_TASK OBJECTIVE:_ Please return the records below exactly as they stand.

_STORED DATA:_
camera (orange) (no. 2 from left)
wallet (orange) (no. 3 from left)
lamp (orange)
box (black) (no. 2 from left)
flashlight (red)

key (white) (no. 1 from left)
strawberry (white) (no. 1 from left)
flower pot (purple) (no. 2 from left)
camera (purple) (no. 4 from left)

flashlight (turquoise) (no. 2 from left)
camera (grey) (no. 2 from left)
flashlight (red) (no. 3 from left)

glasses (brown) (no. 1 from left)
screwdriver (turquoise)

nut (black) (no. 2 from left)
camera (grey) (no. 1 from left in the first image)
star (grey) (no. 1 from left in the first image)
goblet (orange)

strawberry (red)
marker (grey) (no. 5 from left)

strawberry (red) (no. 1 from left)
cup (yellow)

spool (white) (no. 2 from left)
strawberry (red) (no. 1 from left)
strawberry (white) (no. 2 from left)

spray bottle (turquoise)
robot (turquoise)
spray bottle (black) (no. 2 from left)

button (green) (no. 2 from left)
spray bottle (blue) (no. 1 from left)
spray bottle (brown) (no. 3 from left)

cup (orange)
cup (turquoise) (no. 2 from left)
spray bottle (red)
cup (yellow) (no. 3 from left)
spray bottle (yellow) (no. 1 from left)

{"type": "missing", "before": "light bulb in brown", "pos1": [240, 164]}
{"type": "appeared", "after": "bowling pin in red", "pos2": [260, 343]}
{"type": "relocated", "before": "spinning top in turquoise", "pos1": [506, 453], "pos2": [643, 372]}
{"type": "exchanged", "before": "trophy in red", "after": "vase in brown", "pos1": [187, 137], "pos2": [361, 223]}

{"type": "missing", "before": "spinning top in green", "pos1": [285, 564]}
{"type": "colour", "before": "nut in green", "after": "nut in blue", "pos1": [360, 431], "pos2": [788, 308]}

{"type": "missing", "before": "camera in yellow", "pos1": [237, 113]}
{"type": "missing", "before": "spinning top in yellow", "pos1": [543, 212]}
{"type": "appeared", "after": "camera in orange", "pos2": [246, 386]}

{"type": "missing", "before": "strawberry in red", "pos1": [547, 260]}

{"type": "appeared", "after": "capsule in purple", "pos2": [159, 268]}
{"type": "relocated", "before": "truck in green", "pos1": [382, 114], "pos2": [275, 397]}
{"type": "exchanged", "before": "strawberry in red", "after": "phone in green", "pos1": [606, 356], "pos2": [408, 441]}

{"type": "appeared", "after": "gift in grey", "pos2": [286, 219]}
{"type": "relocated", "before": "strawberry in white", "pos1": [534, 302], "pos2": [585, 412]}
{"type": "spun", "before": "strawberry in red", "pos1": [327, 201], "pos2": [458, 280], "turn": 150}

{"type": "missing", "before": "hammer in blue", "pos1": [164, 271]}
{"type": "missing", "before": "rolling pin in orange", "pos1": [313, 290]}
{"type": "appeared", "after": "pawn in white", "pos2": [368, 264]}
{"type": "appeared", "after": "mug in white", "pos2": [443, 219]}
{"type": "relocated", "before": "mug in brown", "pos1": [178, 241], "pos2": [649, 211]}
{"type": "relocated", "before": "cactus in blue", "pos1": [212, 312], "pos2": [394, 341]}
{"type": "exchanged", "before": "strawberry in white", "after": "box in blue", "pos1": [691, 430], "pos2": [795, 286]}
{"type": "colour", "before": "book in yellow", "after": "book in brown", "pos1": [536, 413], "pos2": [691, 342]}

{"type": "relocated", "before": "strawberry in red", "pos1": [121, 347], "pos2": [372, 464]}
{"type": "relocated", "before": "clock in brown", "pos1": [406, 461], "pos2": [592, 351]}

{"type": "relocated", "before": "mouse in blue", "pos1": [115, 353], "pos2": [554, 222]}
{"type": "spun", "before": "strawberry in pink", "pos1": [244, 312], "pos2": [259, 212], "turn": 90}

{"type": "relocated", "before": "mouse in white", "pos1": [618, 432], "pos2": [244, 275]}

_RESPONSE:_
camera (orange) (no. 2 from left)
wallet (orange) (no. 3 from left)
lamp (orange)
box (black) (no. 2 from left)
flashlight (red)

key (white) (no. 1 from left)
strawberry (white) (no. 1 from left)
flower pot (purple) (no. 2 from left)
camera (purple) (no. 4 from left)

flashlight (turquoise) (no. 2 from left)
camera (grey) (no. 2 from left)
flashlight (red) (no. 3 from left)

glasses (brown) (no. 1 from left)
screwdriver (turquoise)

nut (black) (no. 2 from left)
camera (grey) (no. 1 from left in the first image)
star (grey) (no. 1 from left in the first image)
goblet (orange)

strawberry (red)
marker (grey) (no. 5 from left)

strawberry (red) (no. 1 from left)
cup (yellow)

spool (white) (no. 2 from left)
strawberry (red) (no. 1 from left)
strawberry (white) (no. 2 from left)

spray bottle (turquoise)
robot (turquoise)
spray bottle (black) (no. 2 from left)

button (green) (no. 2 from left)
spray bottle (blue) (no. 1 from left)
spray bottle (brown) (no. 3 from left)

cup (orange)
cup (turquoise) (no. 2 from left)
spray bottle (red)
cup (yellow) (no. 3 from left)
spray bottle (yellow) (no. 1 from left)

{"type": "missing", "before": "light bulb in brown", "pos1": [240, 164]}
{"type": "appeared", "after": "bowling pin in red", "pos2": [260, 343]}
{"type": "relocated", "before": "spinning top in turquoise", "pos1": [506, 453], "pos2": [643, 372]}
{"type": "exchanged", "before": "trophy in red", "after": "vase in brown", "pos1": [187, 137], "pos2": [361, 223]}

{"type": "missing", "before": "spinning top in green", "pos1": [285, 564]}
{"type": "colour", "before": "nut in green", "after": "nut in blue", "pos1": [360, 431], "pos2": [788, 308]}

{"type": "missing", "before": "camera in yellow", "pos1": [237, 113]}
{"type": "missing", "before": "spinning top in yellow", "pos1": [543, 212]}
{"type": "appeared", "after": "camera in orange", "pos2": [246, 386]}

{"type": "missing", "before": "strawberry in red", "pos1": [547, 260]}

{"type": "appeared", "after": "capsule in purple", "pos2": [159, 268]}
{"type": "relocated", "before": "truck in green", "pos1": [382, 114], "pos2": [275, 397]}
{"type": "exchanged", "before": "strawberry in red", "after": "phone in green", "pos1": [606, 356], "pos2": [408, 441]}

{"type": "appeared", "after": "gift in grey", "pos2": [286, 219]}
{"type": "relocated", "before": "strawberry in white", "pos1": [534, 302], "pos2": [585, 412]}
{"type": "spun", "before": "strawberry in red", "pos1": [327, 201], "pos2": [458, 280], "turn": 150}

{"type": "missing", "before": "hammer in blue", "pos1": [164, 271]}
{"type": "missing", "before": "rolling pin in orange", "pos1": [313, 290]}
{"type": "appeared", "after": "pawn in white", "pos2": [368, 264]}
{"type": "appeared", "after": "mug in white", "pos2": [443, 219]}
{"type": "relocated", "before": "mug in brown", "pos1": [178, 241], "pos2": [649, 211]}
{"type": "relocated", "before": "cactus in blue", "pos1": [212, 312], "pos2": [394, 341]}
{"type": "exchanged", "before": "strawberry in white", "after": "box in blue", "pos1": [691, 430], "pos2": [795, 286]}
{"type": "colour", "before": "book in yellow", "after": "book in brown", "pos1": [536, 413], "pos2": [691, 342]}

{"type": "relocated", "before": "strawberry in red", "pos1": [121, 347], "pos2": [372, 464]}
{"type": "relocated", "before": "clock in brown", "pos1": [406, 461], "pos2": [592, 351]}

{"type": "relocated", "before": "mouse in blue", "pos1": [115, 353], "pos2": [554, 222]}
{"type": "spun", "before": "strawberry in pink", "pos1": [244, 312], "pos2": [259, 212], "turn": 90}

{"type": "relocated", "before": "mouse in white", "pos1": [618, 432], "pos2": [244, 275]}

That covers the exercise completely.